§ **WHAT IS NEEDED**:
Although the entries contain pictures, write out only their text, exactly as it stands.

§ **THE RECORDS**:
☆ ☆ ☆ ☆ ☆

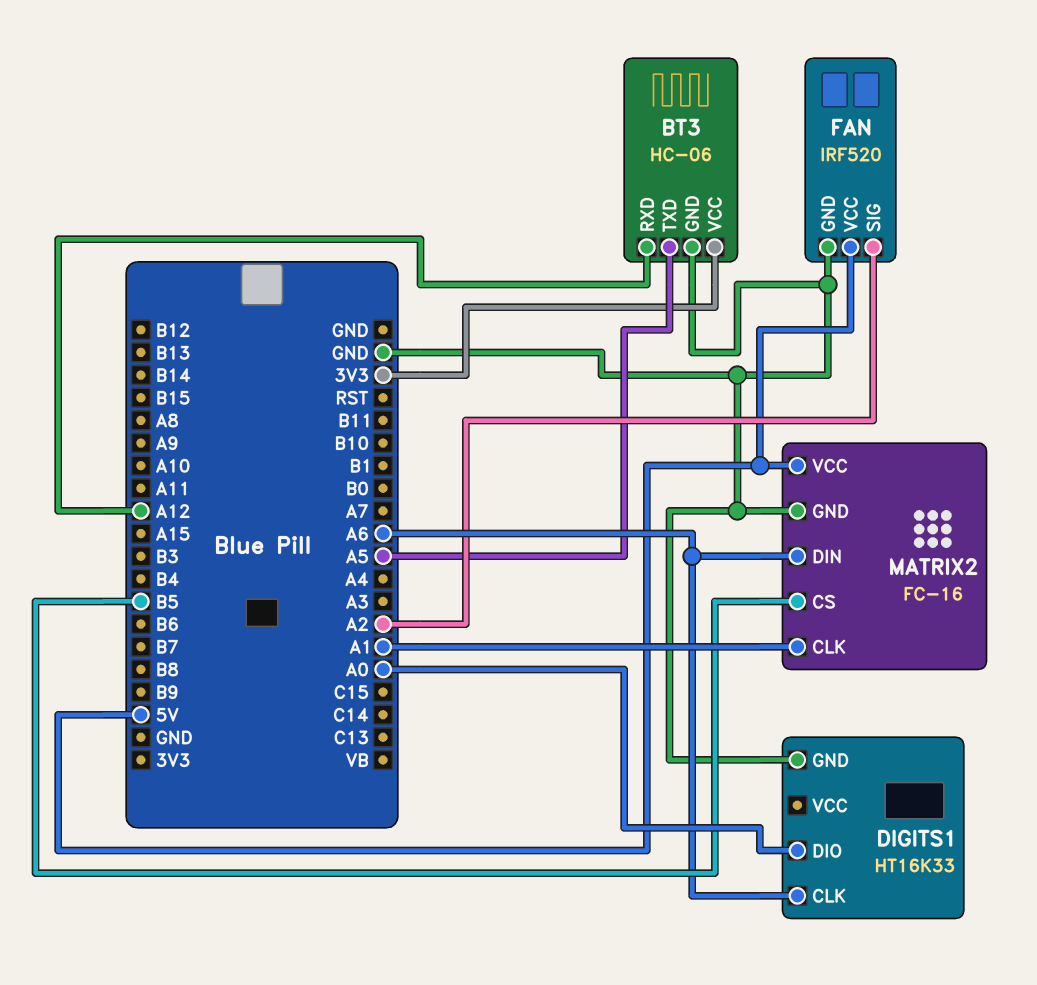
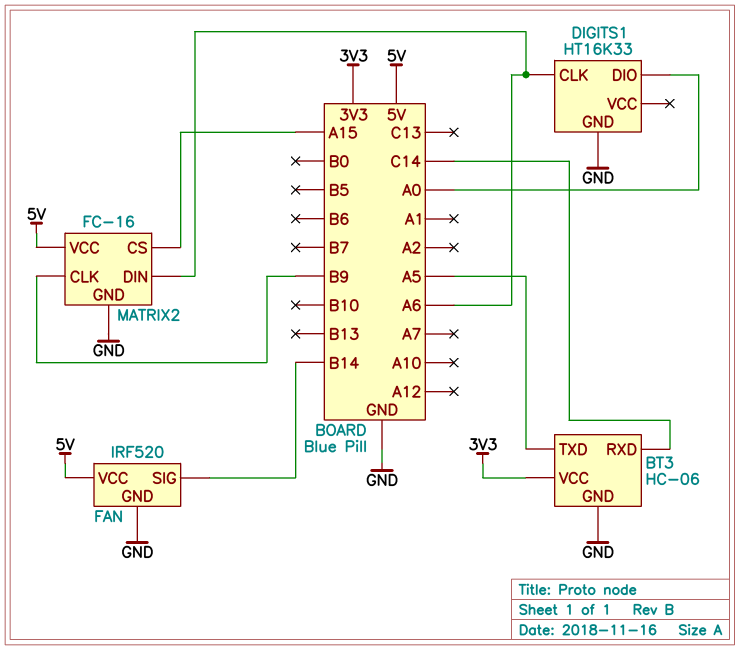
BT3 pin RXD: A12 -> C14
FAN pin SIG: A2 -> B14
MATRIX2 pin CLK: A1 -> B9
MATRIX2 pin CS: B5 -> A15

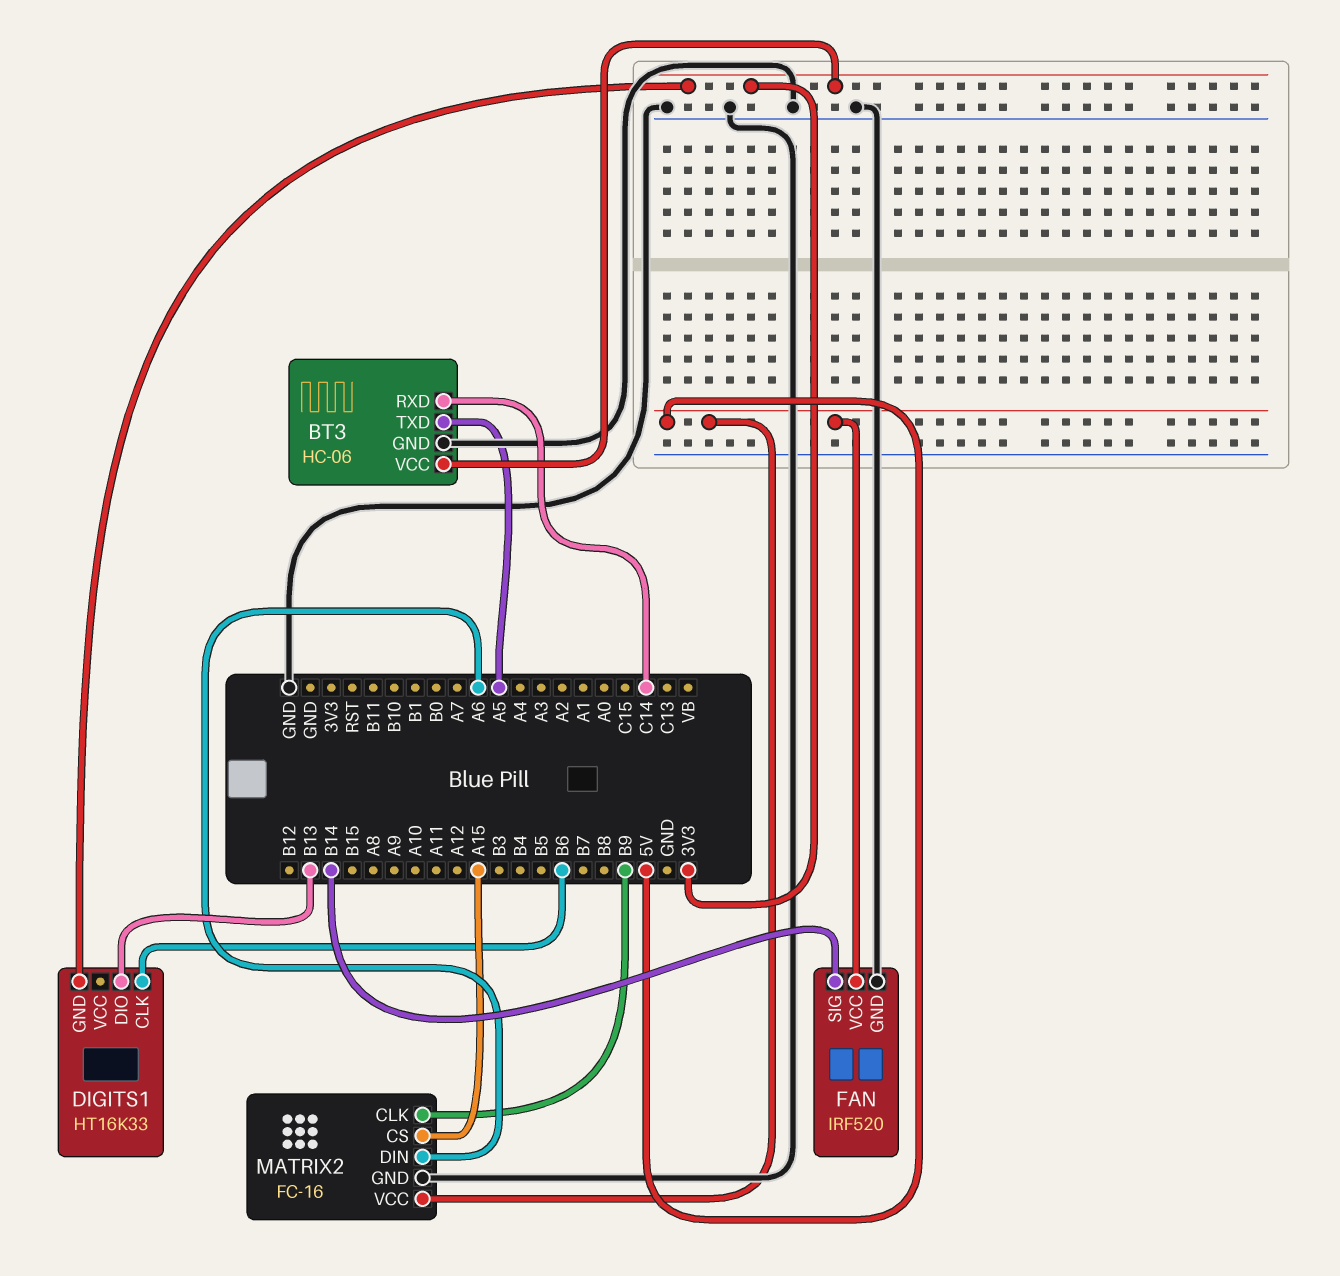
DIGITS1 pin CLK: A6 -> B6
DIGITS1 pin DIO: A0 -> B13
DIGITS1 pin GND: GND -> 3V3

☆ ☆ ☆ ☆ ☆

§ **THE ANSWER**:
BT3 pin RXD: A12 -> C14
FAN pin SIG: A2 -> B14
MATRIX2 pin CLK: A1 -> B9
MATRIX2 pin CS: B5 -> A15

DIGITS1 pin CLK: A6 -> B6
DIGITS1 pin DIO: A0 -> B13
DIGITS1 pin GND: GND -> 3V3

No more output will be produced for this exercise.